Stored records
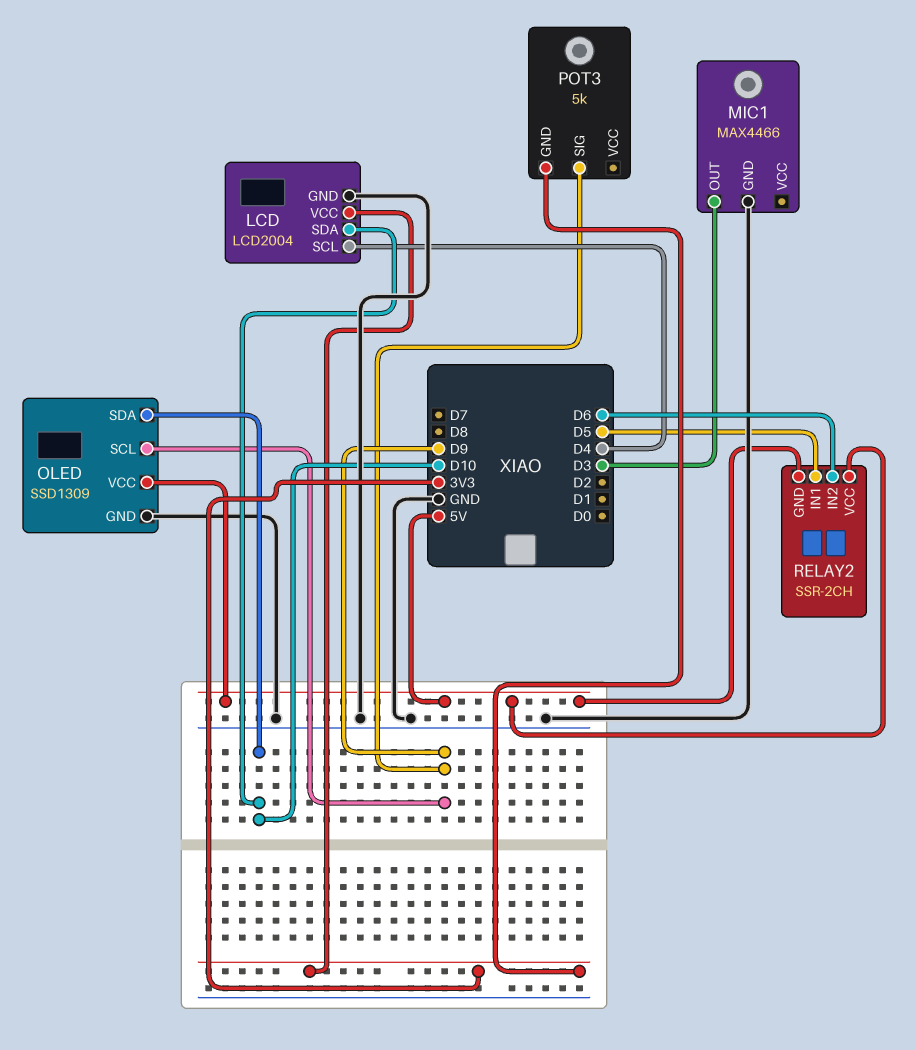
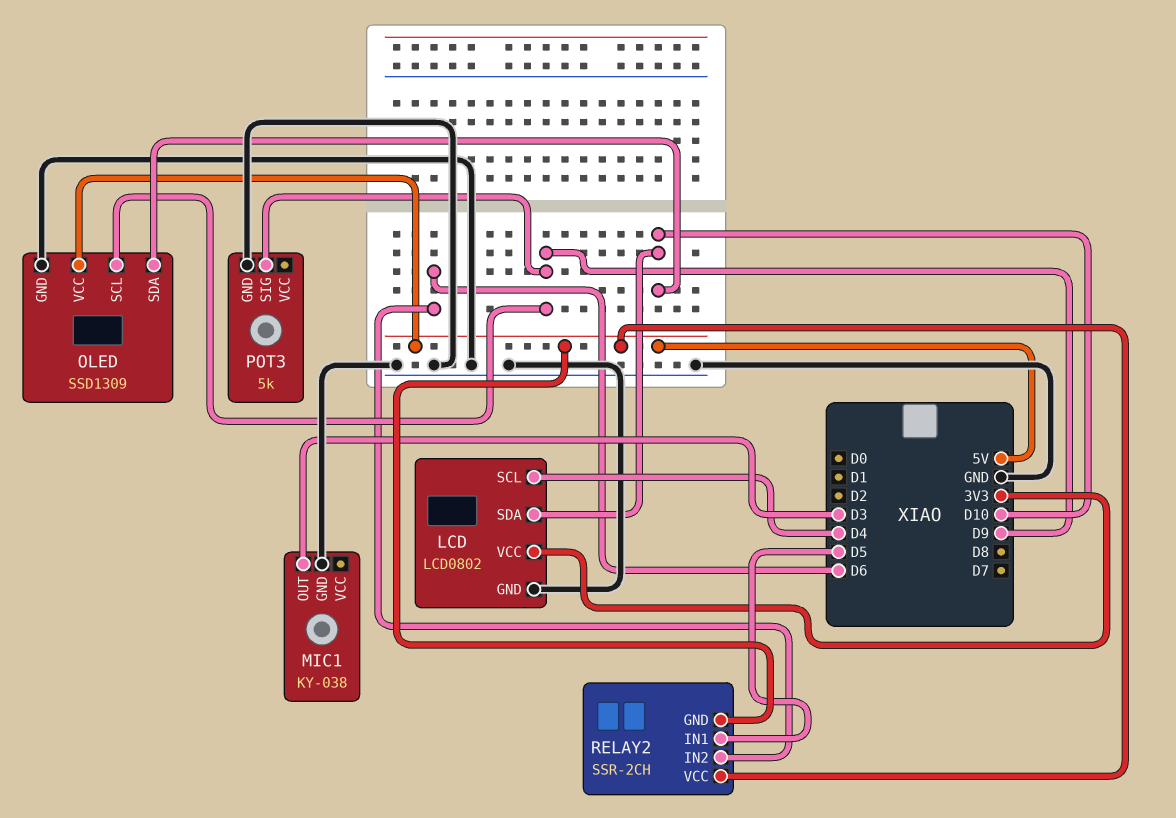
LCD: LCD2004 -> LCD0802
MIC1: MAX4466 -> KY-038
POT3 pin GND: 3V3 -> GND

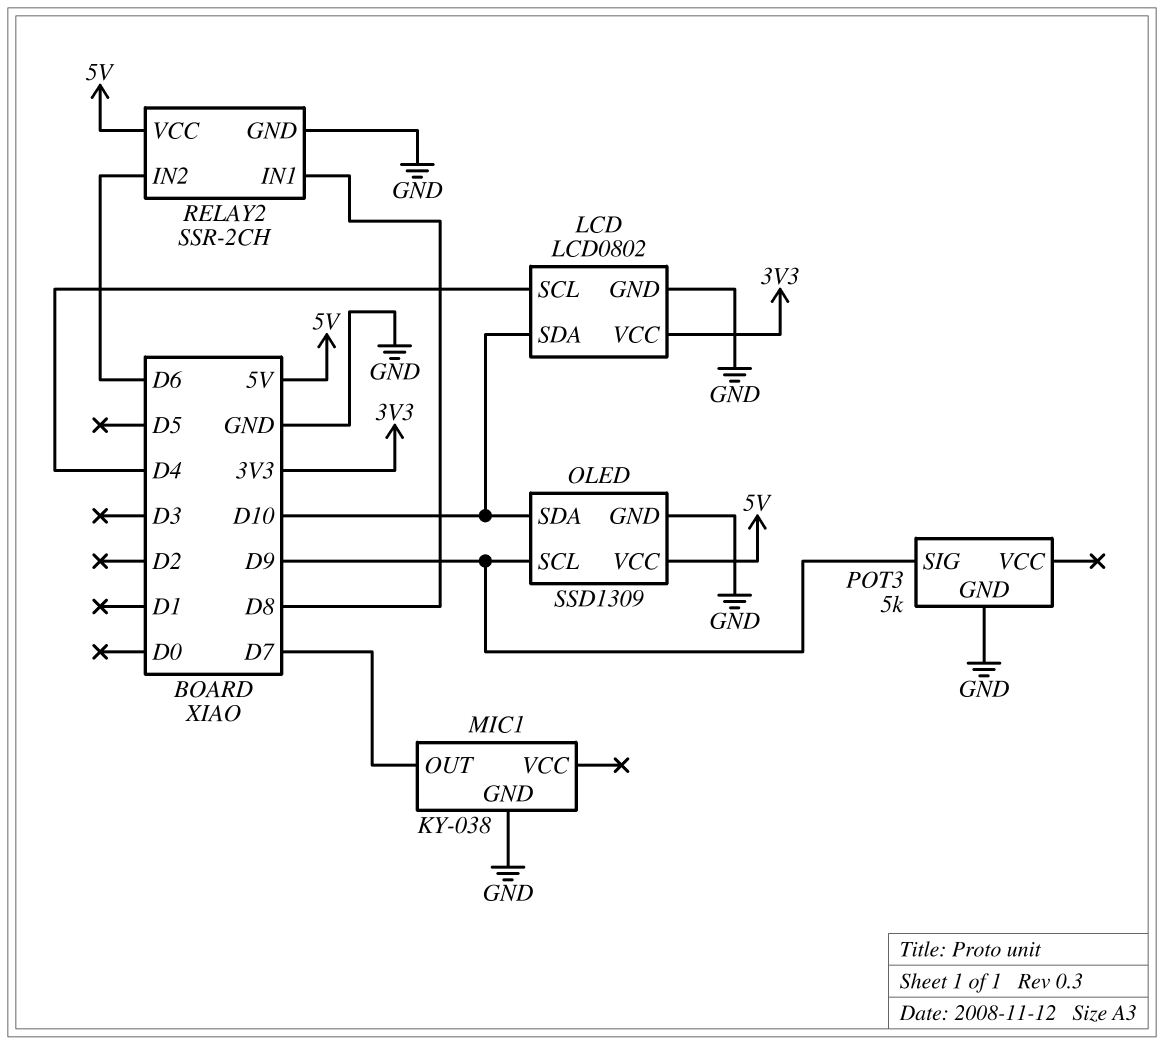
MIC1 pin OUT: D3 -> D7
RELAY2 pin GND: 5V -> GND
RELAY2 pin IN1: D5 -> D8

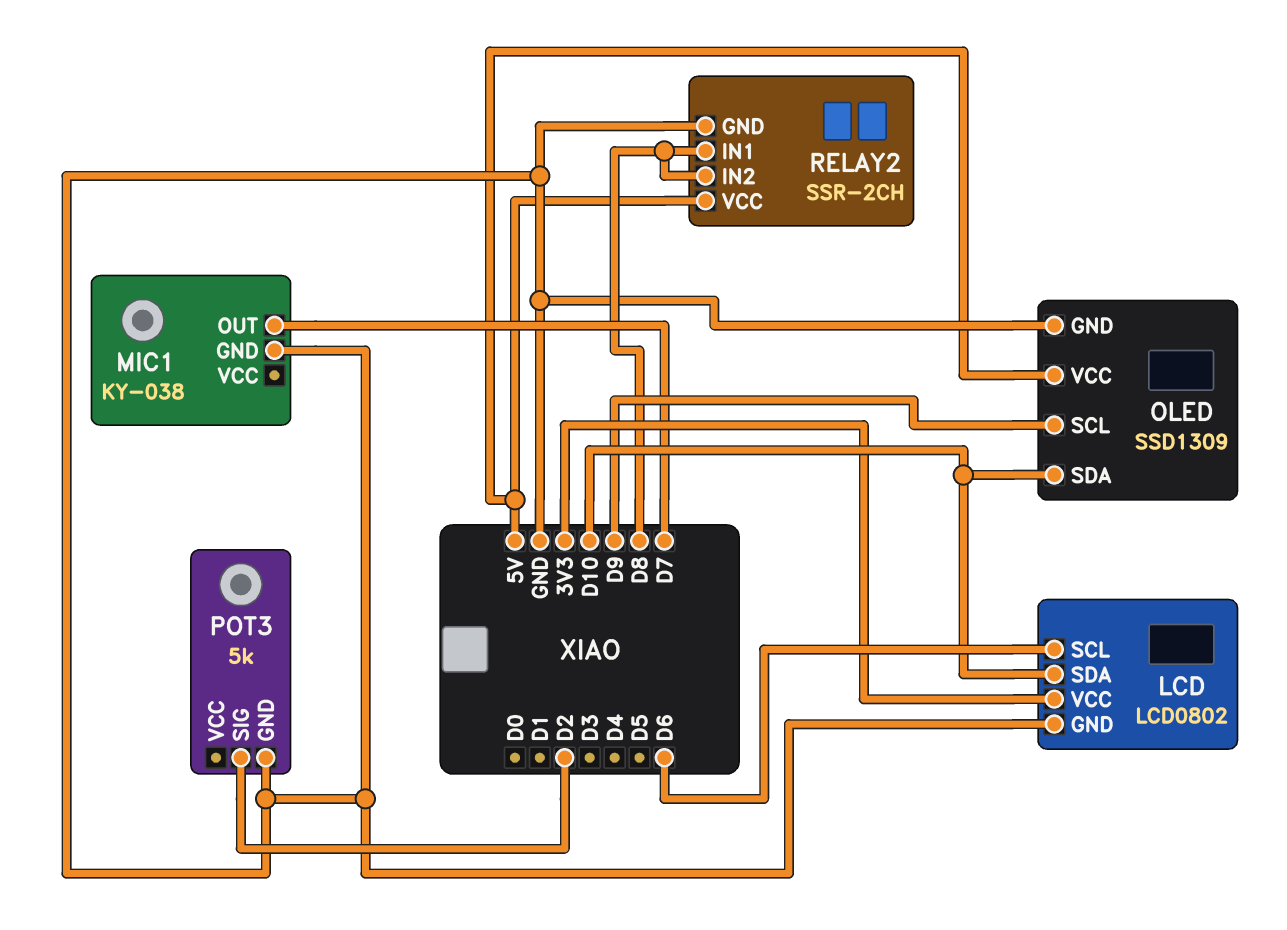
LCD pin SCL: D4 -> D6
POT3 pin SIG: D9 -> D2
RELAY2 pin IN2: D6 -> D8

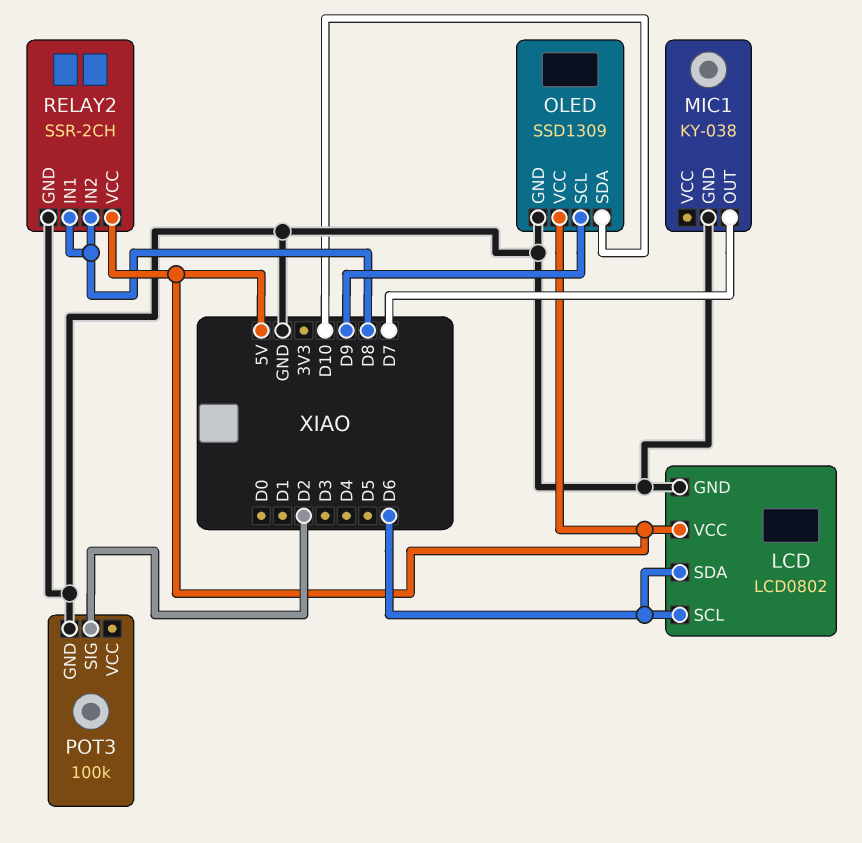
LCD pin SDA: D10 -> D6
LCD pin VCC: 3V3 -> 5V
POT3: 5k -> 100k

== WORK INSTRUCTIONS ==
Print the data again, word for word, without any pictures.

== REPLY TO THE EXERCISE ==
LCD: LCD2004 -> LCD0802
MIC1: MAX4466 -> KY-038
POT3 pin GND: 3V3 -> GND

MIC1 pin OUT: D3 -> D7
RELAY2 pin GND: 5V -> GND
RELAY2 pin IN1: D5 -> D8

LCD pin SCL: D4 -> D6
POT3 pin SIG: D9 -> D2
RELAY2 pin IN2: D6 -> D8

LCD pin SDA: D10 -> D6
LCD pin VCC: 3V3 -> 5V
POT3: 5k -> 100k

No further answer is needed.